— TASK DETAILS —
Line count for "java": give how many lines in the data below contain it, with no other words.

— DATASET CONTENT —
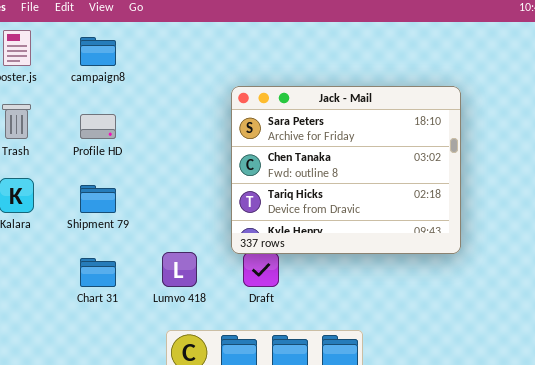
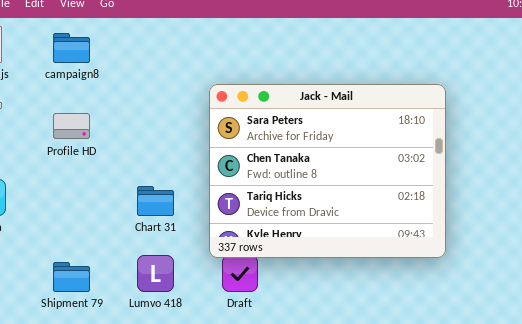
Shipment 79: [80,185,116,213] -> [53,262,90,292], moved
Chart 31: [80,258,116,287] -> [137,186,174,216], moved

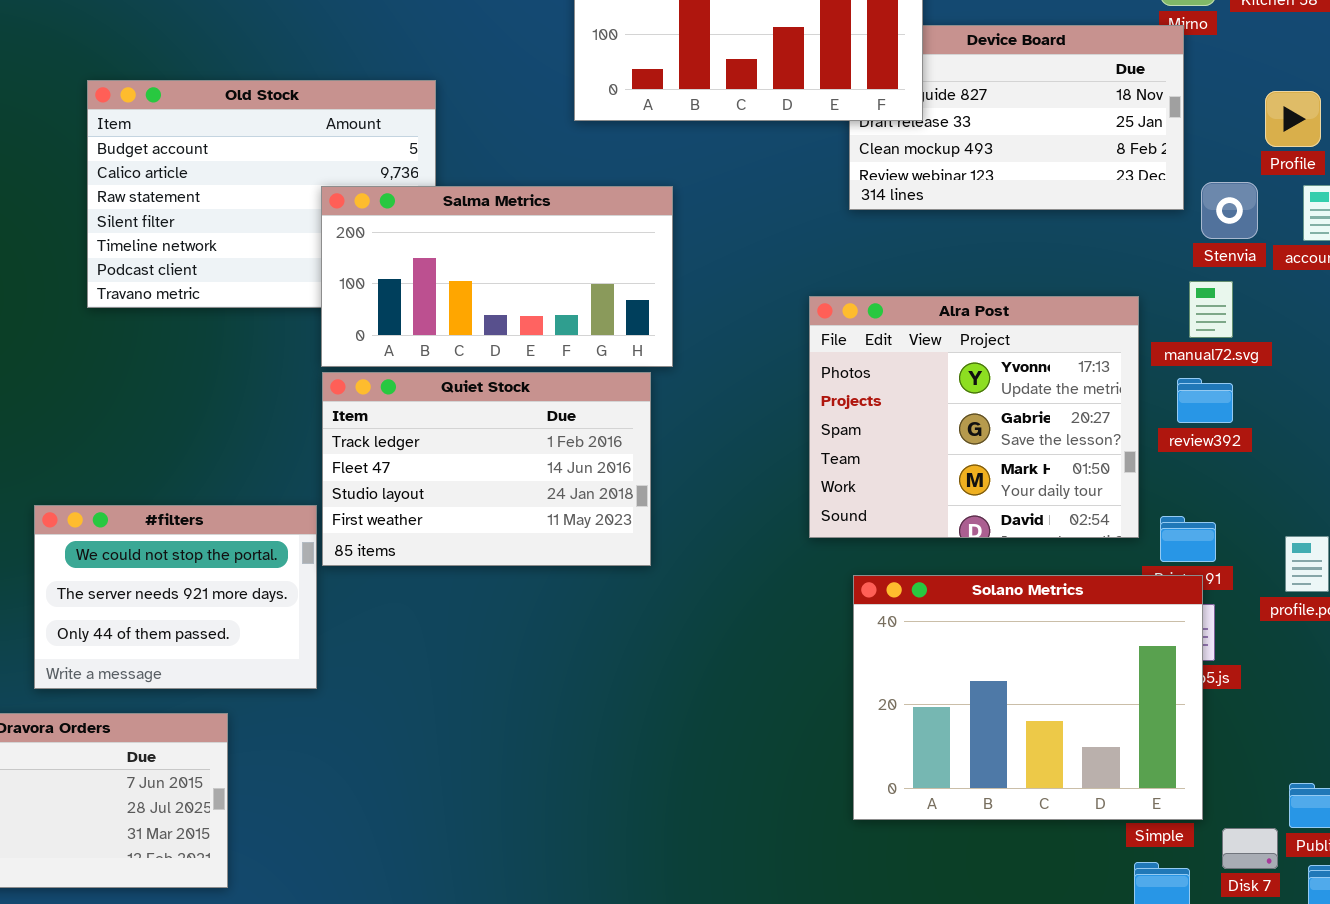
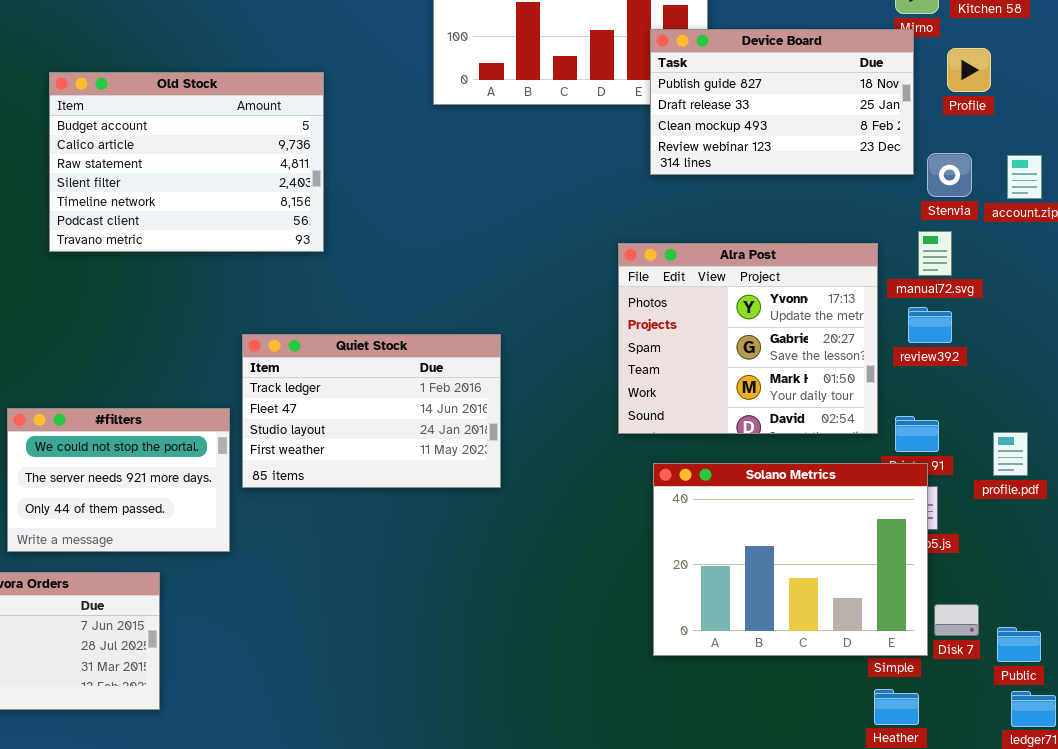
Device Board: [849,25,1184,210] -> [650,29,914,175], raised
Profile: [1265,91,1321,147] -> [947,48,991,92], moved
Salma Metrics: [321,186,673,367] -> none, closed
Quiet Stock: [322,372,651,566] -> [242,334,501,488], moved
Disk 7: [1222,828,1278,869] -> [934,604,979,636], moved

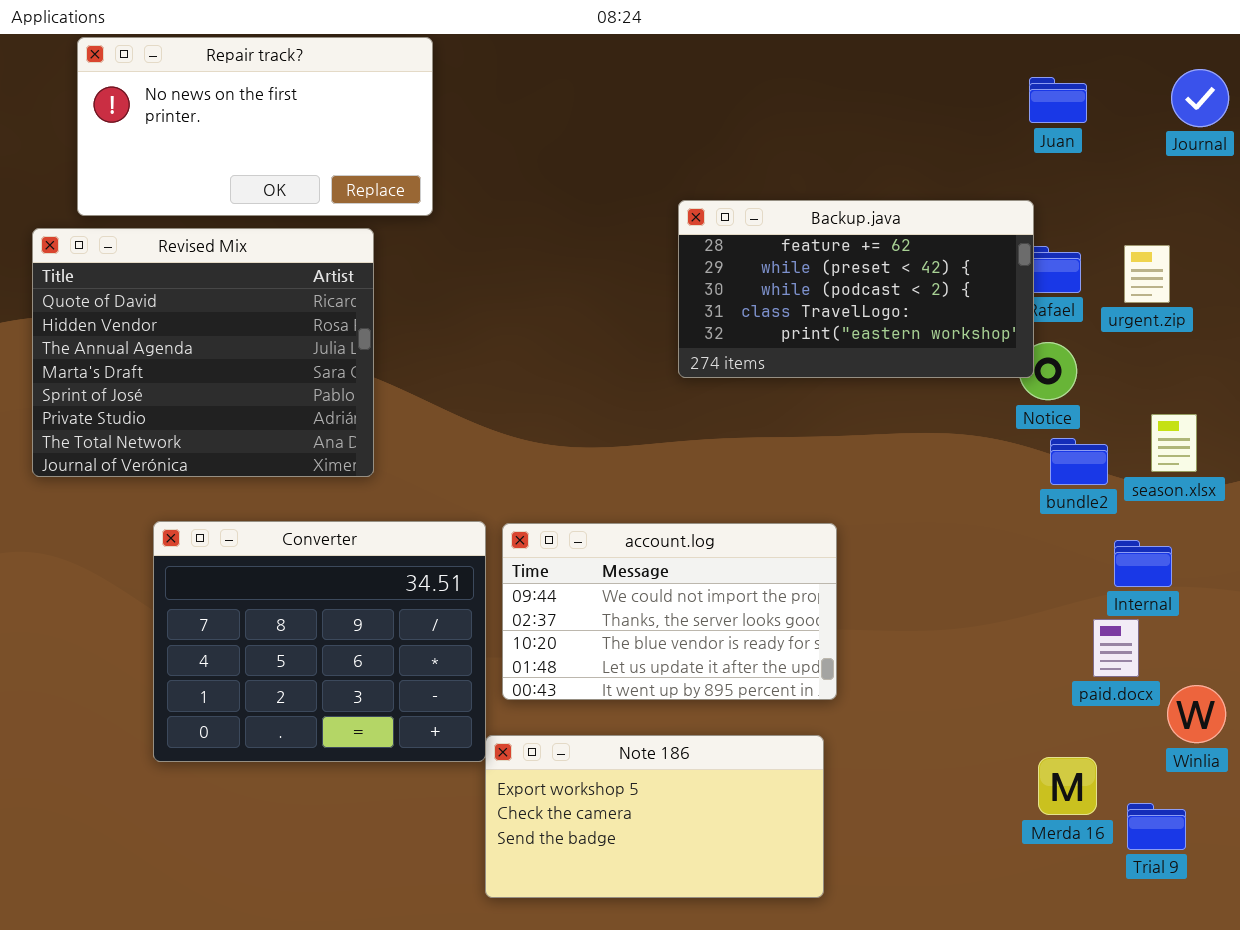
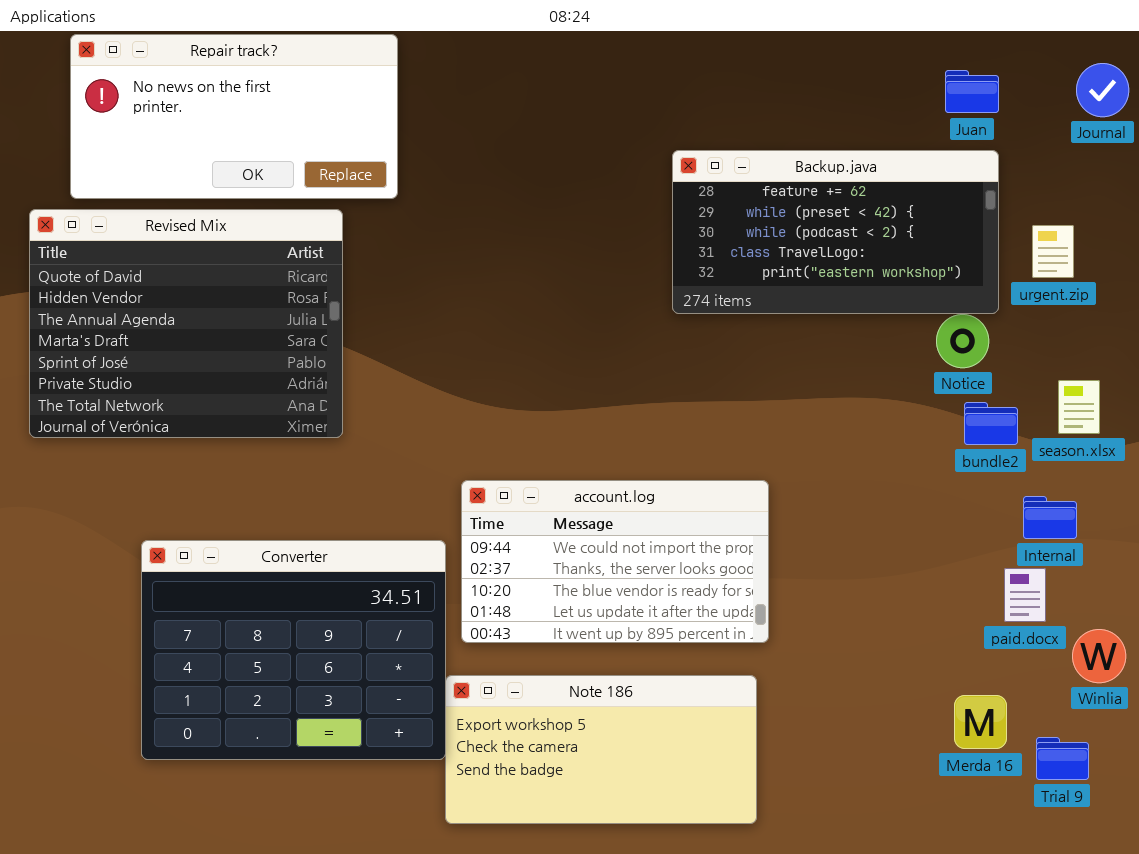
Backup.java: [678,200,1034,378] -> [672,150,999,314], moved
Converter: [153,521,486,762] -> [141,540,446,760], moved

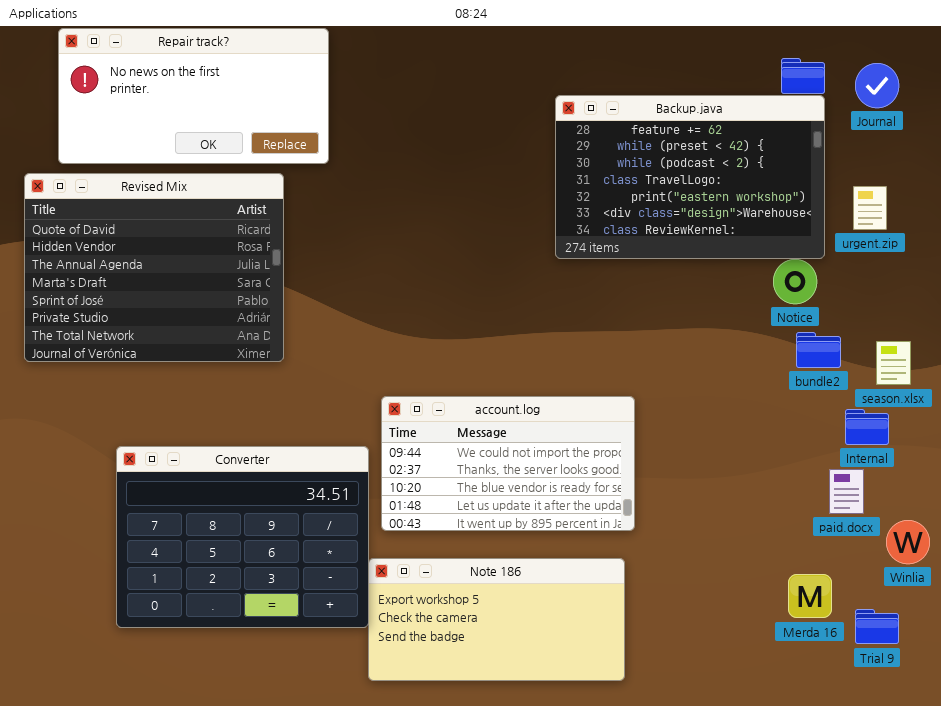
Journal: [1076,63,1129,117] -> [855,63,899,108], moved
Backup.java: [672,150,999,314] -> [555,95,825,259], resized
season.xlsx: [1058,380,1100,434] -> [876,341,911,385], moved

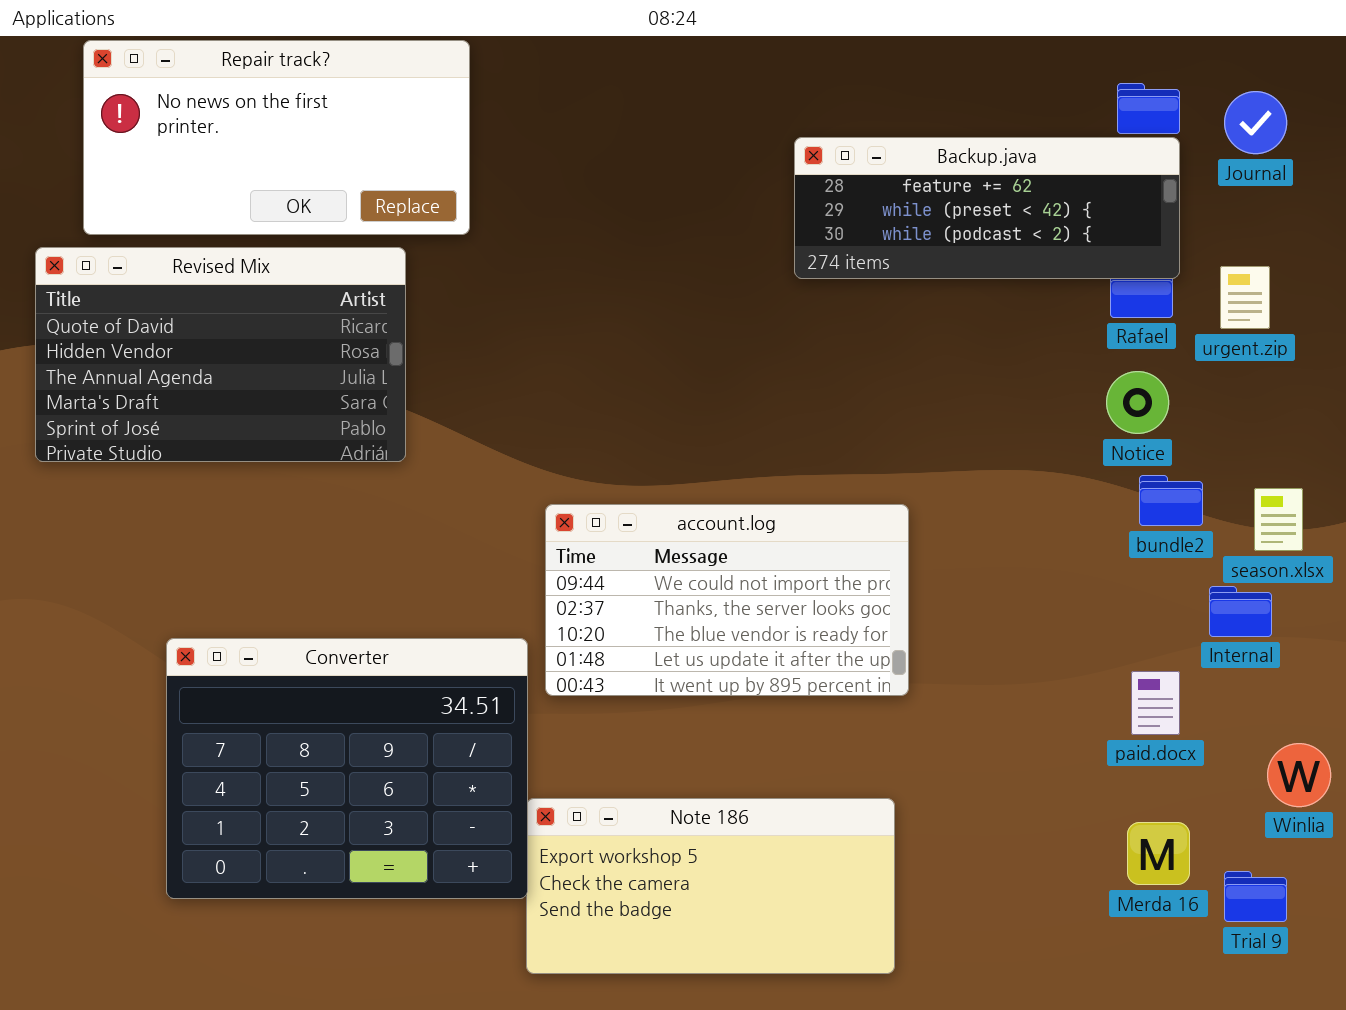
Backup.java: [555,95,825,259] -> [794,137,1180,279], resized
Revised Mix: [24,173,284,362] -> [35,247,406,462], resized
account.log: [381,396,635,531] -> [545,504,909,696], moved
paid.docx: [829,469,864,514] -> [1131,671,1180,735], moved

— ANSWER SPACE —
3